- _Work item_: In the listing that follows, copy out each line that includes the word "goblet".

- _Excerpted data_:
==================================================

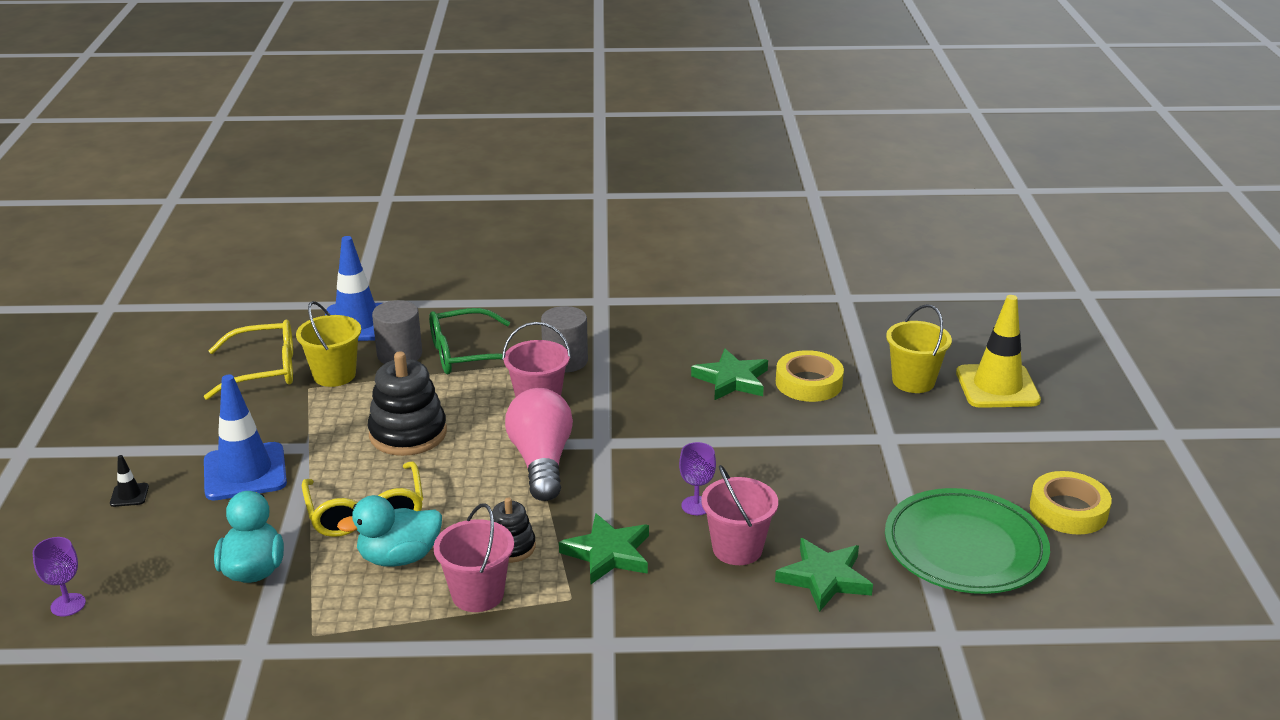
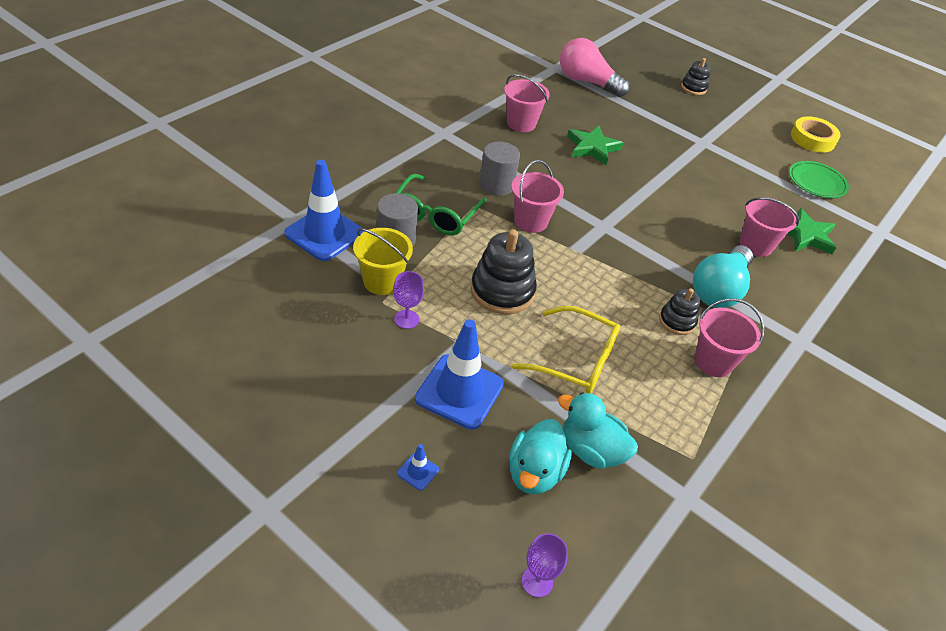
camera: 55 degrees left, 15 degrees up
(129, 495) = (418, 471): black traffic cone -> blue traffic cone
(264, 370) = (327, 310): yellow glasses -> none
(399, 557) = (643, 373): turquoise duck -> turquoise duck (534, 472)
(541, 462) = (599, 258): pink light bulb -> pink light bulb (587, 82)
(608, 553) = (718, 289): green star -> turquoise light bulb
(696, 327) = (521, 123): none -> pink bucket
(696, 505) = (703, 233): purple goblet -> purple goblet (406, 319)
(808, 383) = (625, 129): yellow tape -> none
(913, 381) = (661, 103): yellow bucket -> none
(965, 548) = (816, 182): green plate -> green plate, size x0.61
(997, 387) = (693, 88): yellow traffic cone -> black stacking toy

==================================================

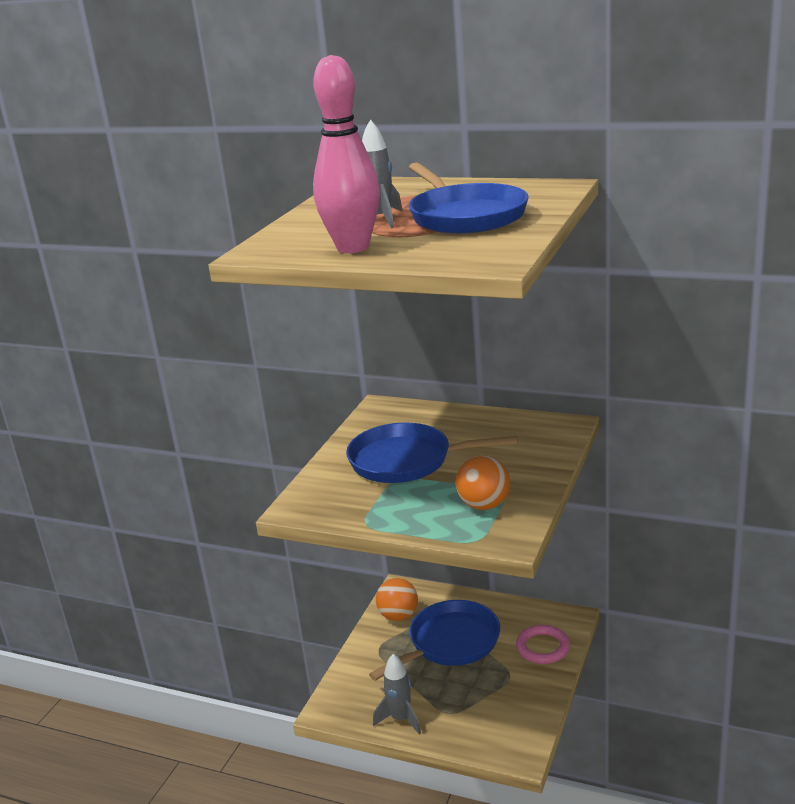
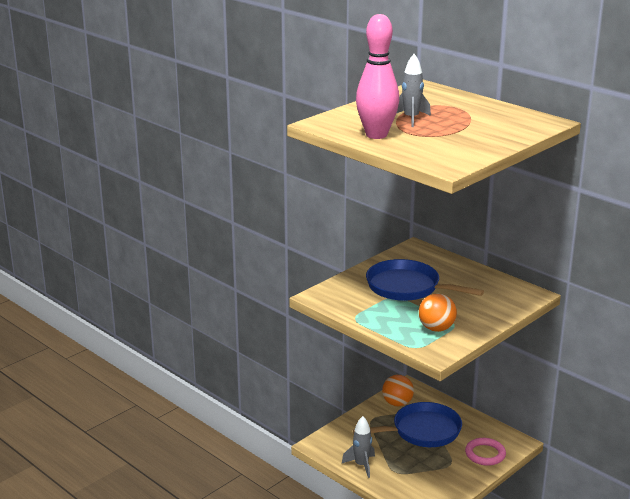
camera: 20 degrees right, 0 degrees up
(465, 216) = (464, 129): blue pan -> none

==================================================

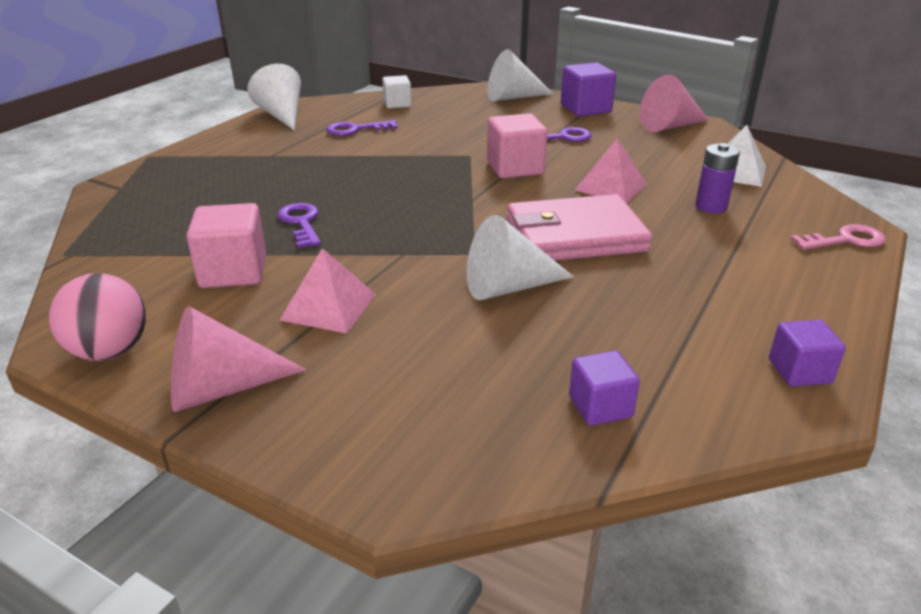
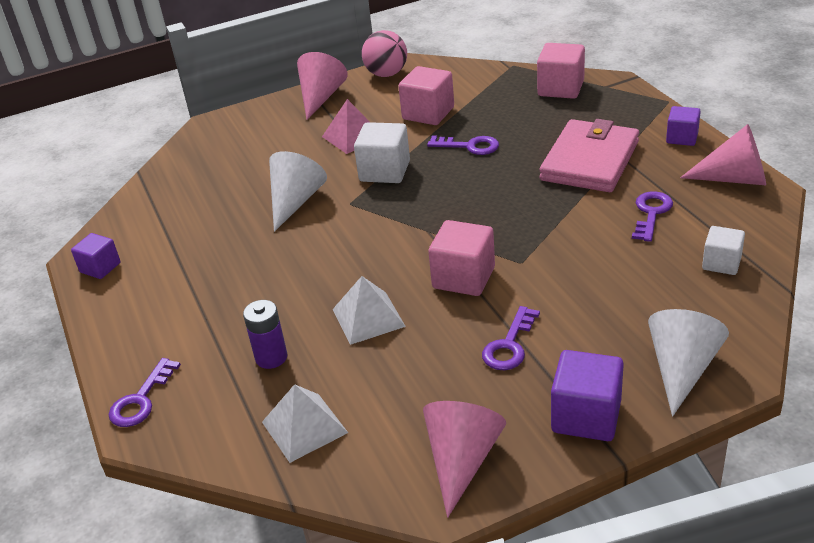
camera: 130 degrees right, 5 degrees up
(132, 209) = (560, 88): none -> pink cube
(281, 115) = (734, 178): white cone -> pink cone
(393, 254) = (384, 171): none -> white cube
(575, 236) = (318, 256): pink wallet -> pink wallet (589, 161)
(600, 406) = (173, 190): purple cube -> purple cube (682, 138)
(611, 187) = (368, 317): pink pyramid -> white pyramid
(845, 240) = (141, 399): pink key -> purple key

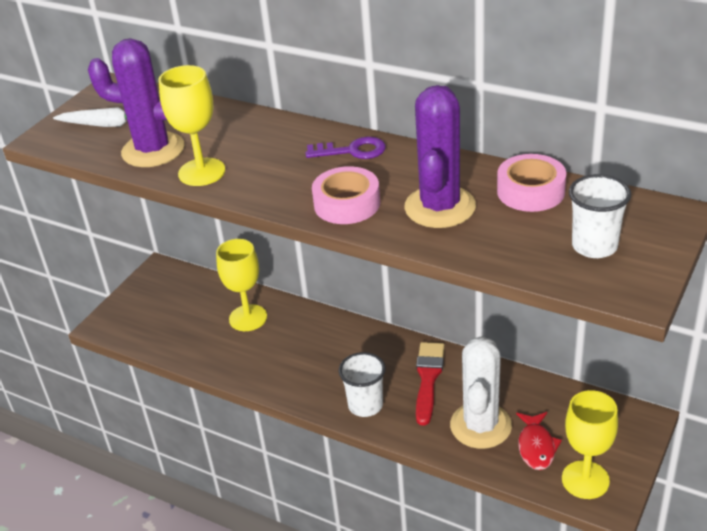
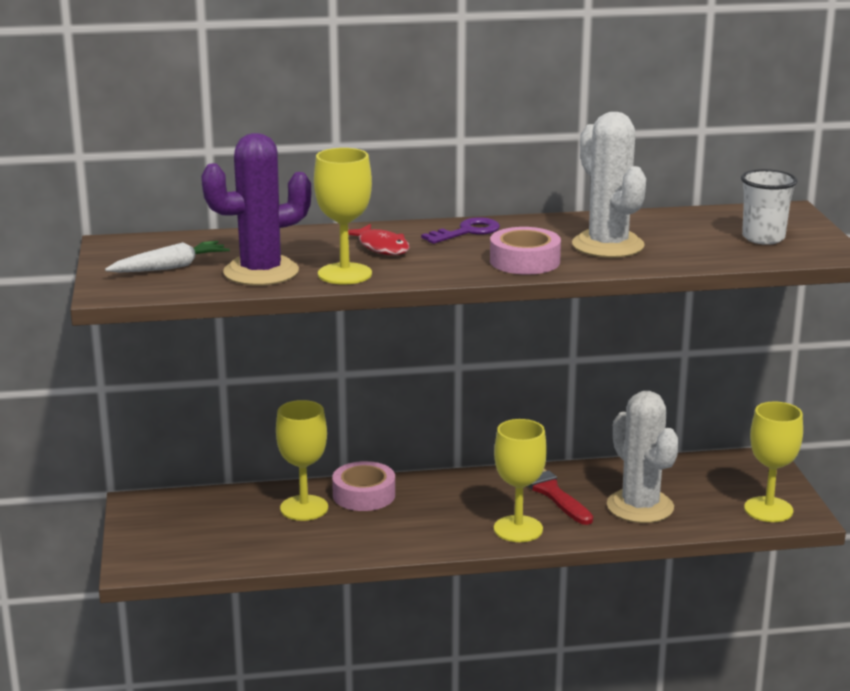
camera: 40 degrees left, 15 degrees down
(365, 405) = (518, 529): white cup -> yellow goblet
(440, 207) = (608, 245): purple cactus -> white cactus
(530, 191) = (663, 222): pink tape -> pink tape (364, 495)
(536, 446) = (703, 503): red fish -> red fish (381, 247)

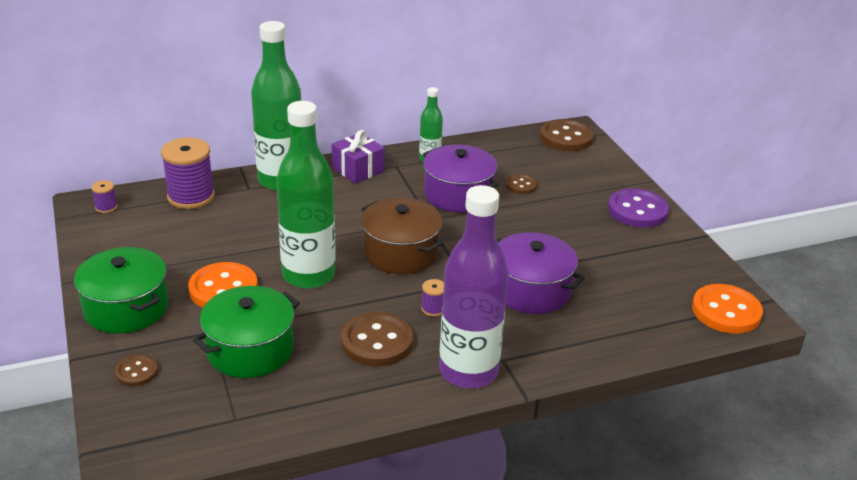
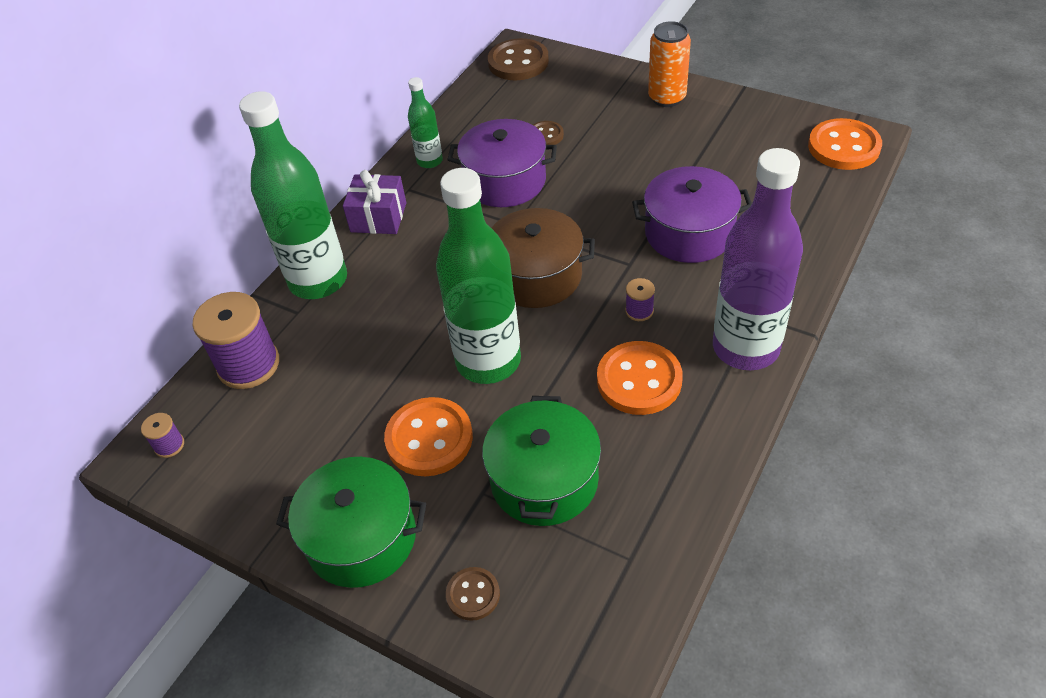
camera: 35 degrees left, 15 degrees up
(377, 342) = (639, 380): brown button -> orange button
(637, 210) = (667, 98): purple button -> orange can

==================================================

- _Response to this exercise_:
(696, 505) = (703, 233): purple goblet -> purple goblet (406, 319)
(365, 405) = (518, 529): white cup -> yellow goblet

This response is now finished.